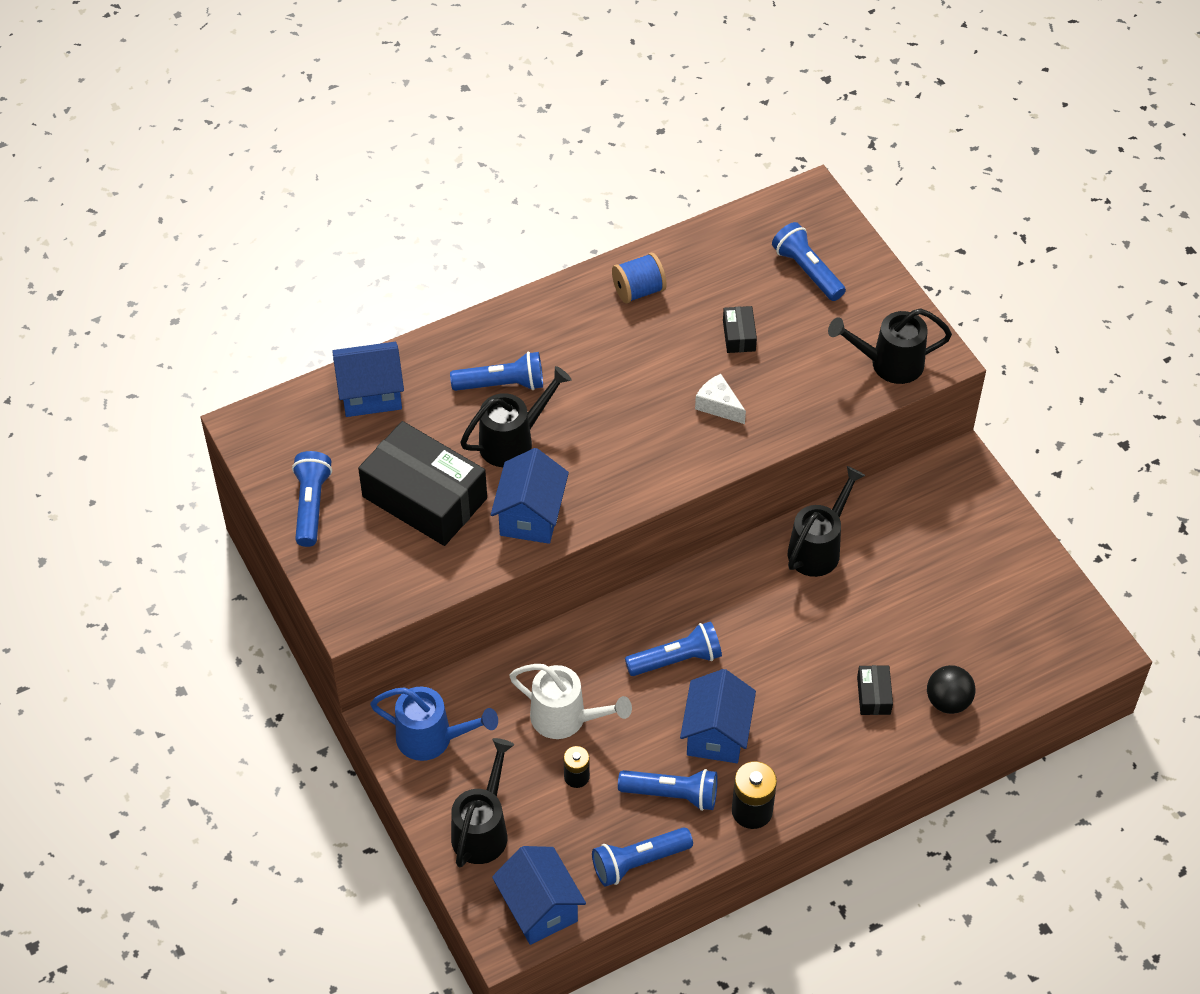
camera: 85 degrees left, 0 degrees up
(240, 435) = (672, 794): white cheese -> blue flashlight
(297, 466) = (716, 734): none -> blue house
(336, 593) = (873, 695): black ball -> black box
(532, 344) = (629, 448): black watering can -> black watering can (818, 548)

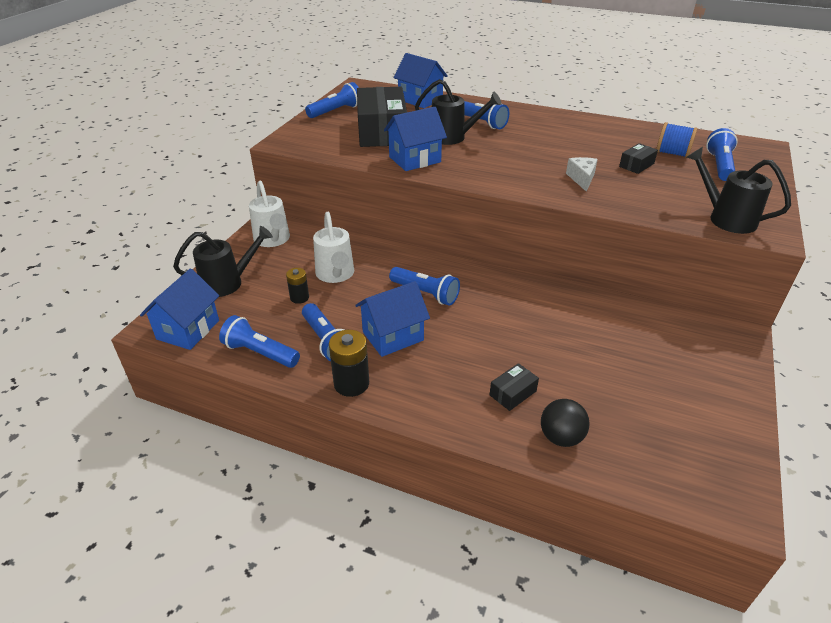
camera: 50 degrees right, 15 degrees down
(432, 738) = (273, 240): blue watering can -> white watering can
(638, 290) = (602, 130): blue spool -> blue spool (672, 153)
(818, 548) = (580, 307): black watering can -> none

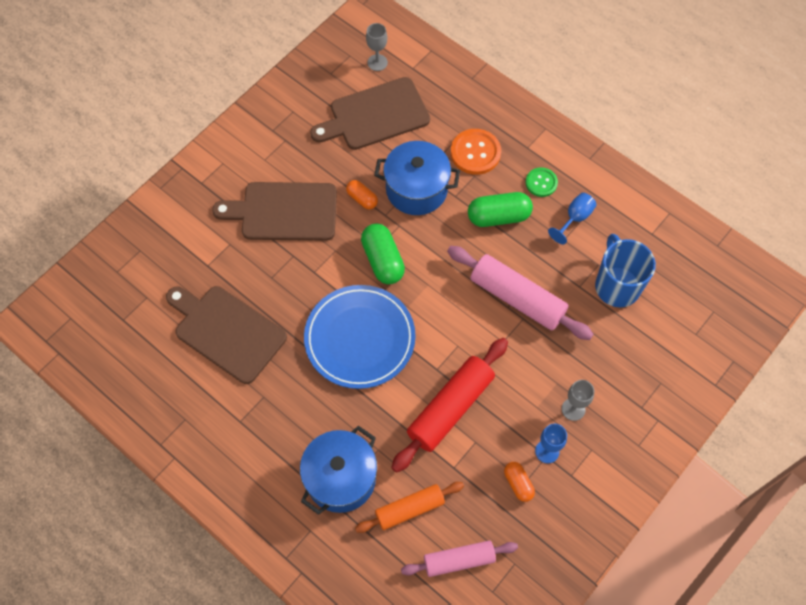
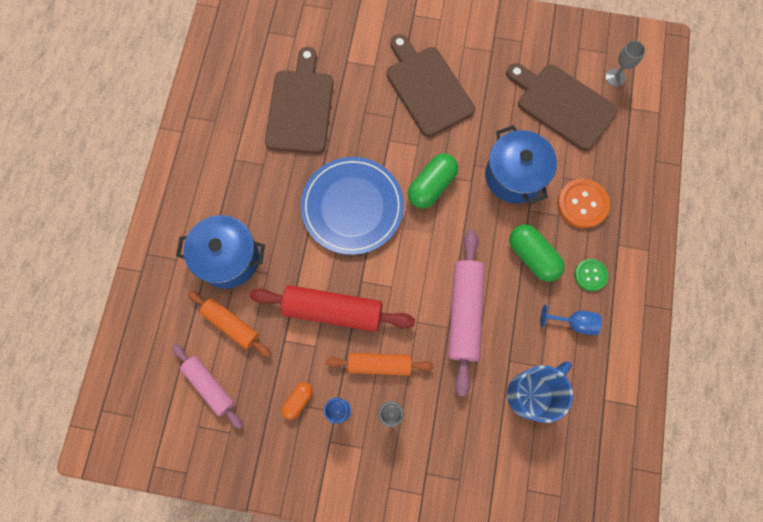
camera: 60 degrees right, 10 degrees up
(362, 199) = (477, 139): orange capsule -> none
(524, 394) = (379, 364): none -> orange rolling pin

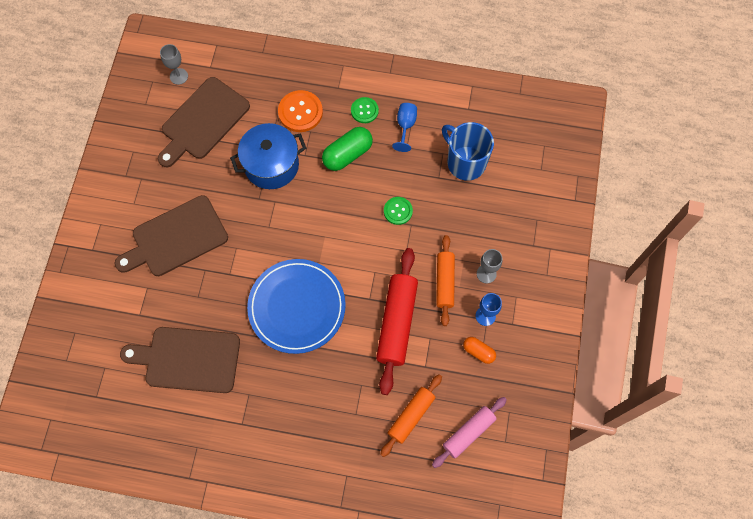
camera: 90 degrees left, 5 degrees down
(229, 258) = (346, 423): blue pot -> none
(431, 186) = (278, 236): green capsule -> none
(464, 313) = (398, 211): pink rolling pin -> green button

§ **Prompt**
Type the material out again exactly. Skip the pictures.

§ **Result**
camera: 85 degrees left, 0 degrees up
(240, 435) = (672, 794): white cheese -> blue flashlight
(297, 466) = (716, 734): none -> blue house
(336, 593) = (873, 695): black ball -> black box
(532, 344) = (629, 448): black watering can -> black watering can (818, 548)

camera: 50 degrees right, 15 degrees down
(432, 738) = (273, 240): blue watering can -> white watering can
(638, 290) = (602, 130): blue spool -> blue spool (672, 153)
(818, 548) = (580, 307): black watering can -> none

camera: 60 degrees right, 10 degrees up
(362, 199) = (477, 139): orange capsule -> none
(524, 394) = (379, 364): none -> orange rolling pin

camera: 90 degrees left, 5 degrees down
(229, 258) = (346, 423): blue pot -> none
(431, 186) = (278, 236): green capsule -> none
(464, 313) = (398, 211): pink rolling pin -> green button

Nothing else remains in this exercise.